Exercise details » Repeat each entry exactly and drop the pictures.

Data listing »

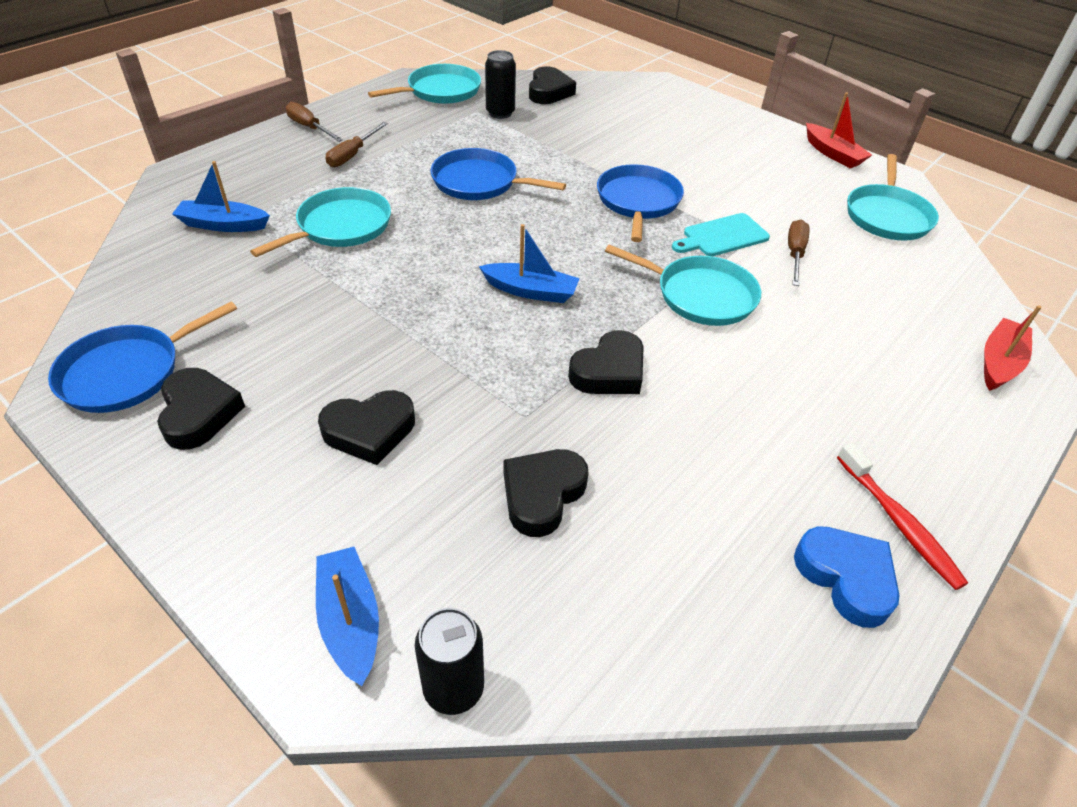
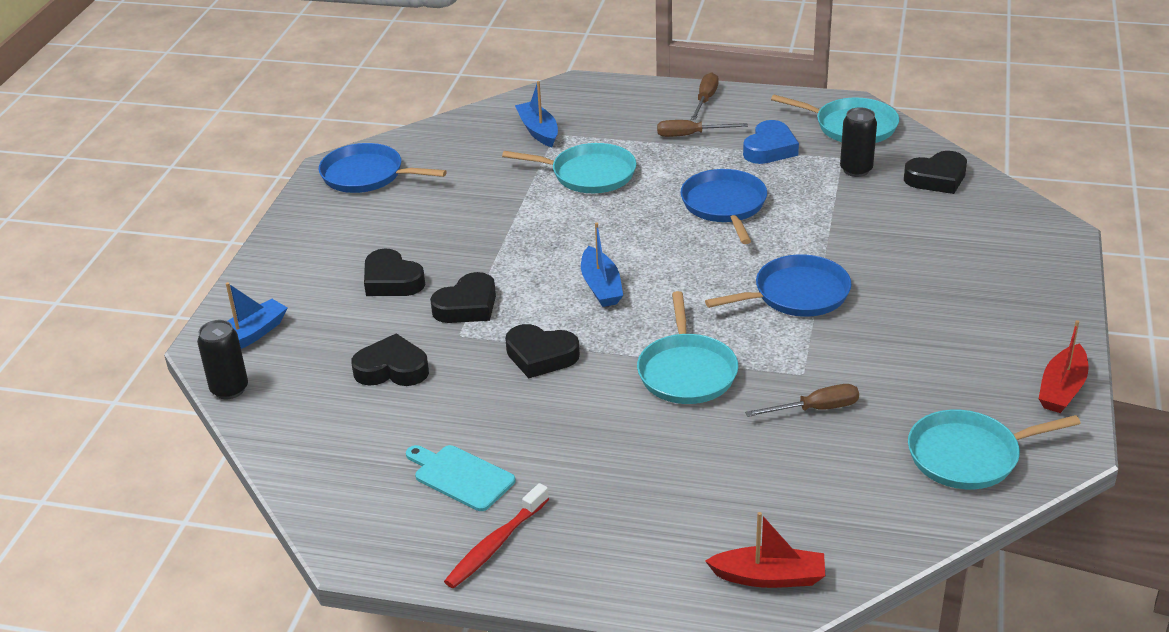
camera: 65 degrees right, 10 degrees down
(199, 413) = (355, 215): black heart -> black heart (467, 306)
(722, 236) = (795, 358): turquoise cutting board -> turquoise cutting board (461, 476)
(846, 578) = (419, 527): blue heart -> blue heart (770, 149)

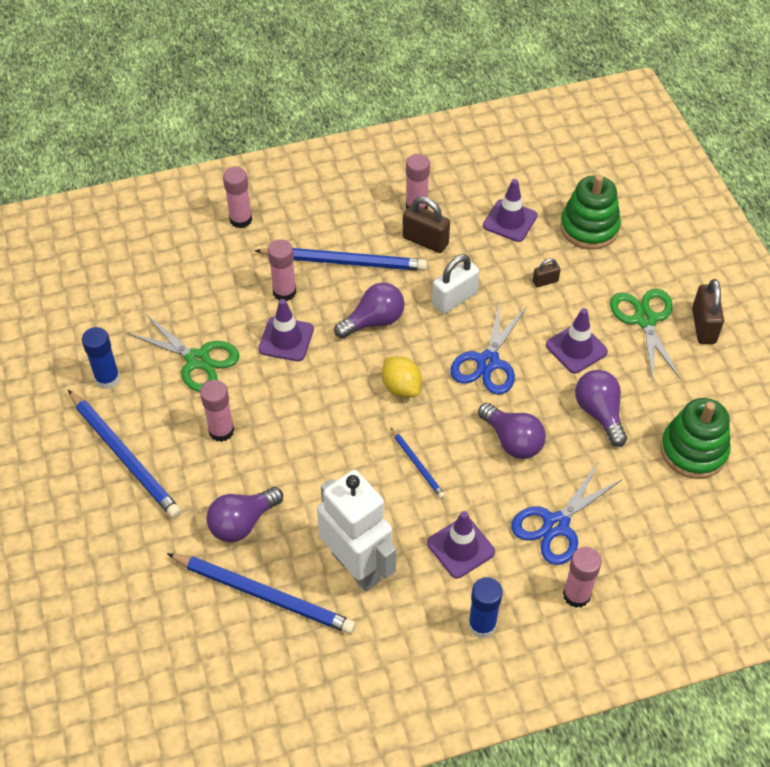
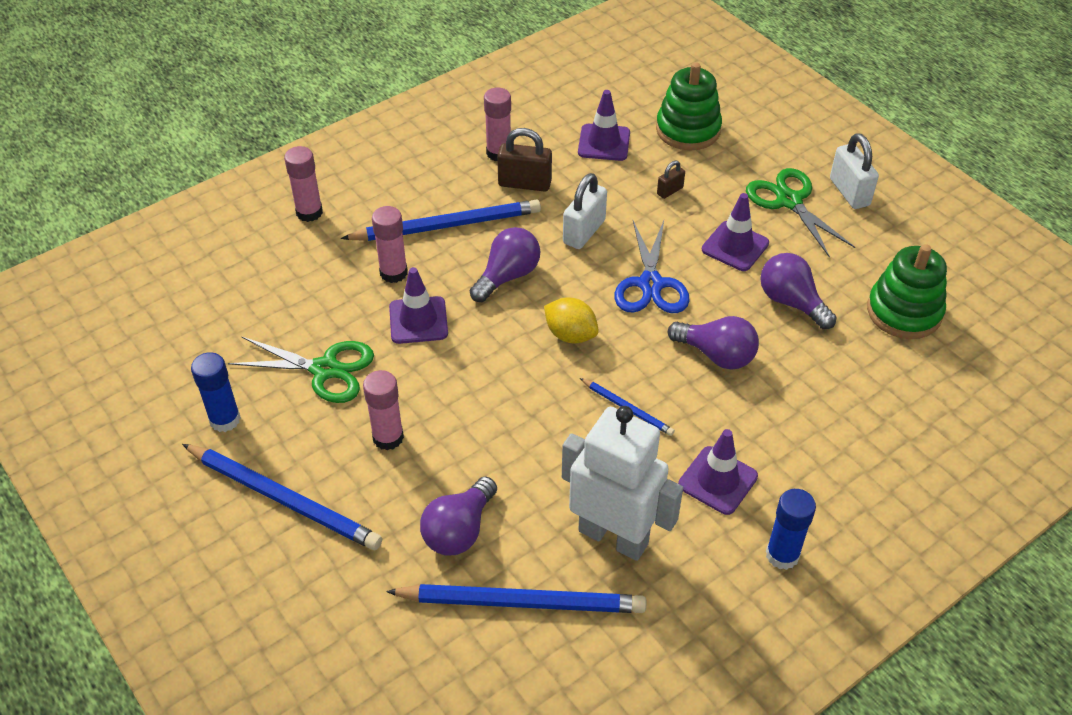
camera: 20 degrees left, 5 degrees down
(556, 525) = (805, 426): blue scissors -> none
(576, 595) = (864, 491): pink glue stick -> none
(703, 326) = (849, 192): brown padlock -> white padlock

Task solution »
camera: 65 degrees right, 10 degrees down
(199, 413) = (355, 215): black heart -> black heart (467, 306)
(722, 236) = (795, 358): turquoise cutting board -> turquoise cutting board (461, 476)
(846, 578) = (419, 527): blue heart -> blue heart (770, 149)

camera: 20 degrees left, 5 degrees down
(556, 525) = (805, 426): blue scissors -> none
(576, 595) = (864, 491): pink glue stick -> none
(703, 326) = (849, 192): brown padlock -> white padlock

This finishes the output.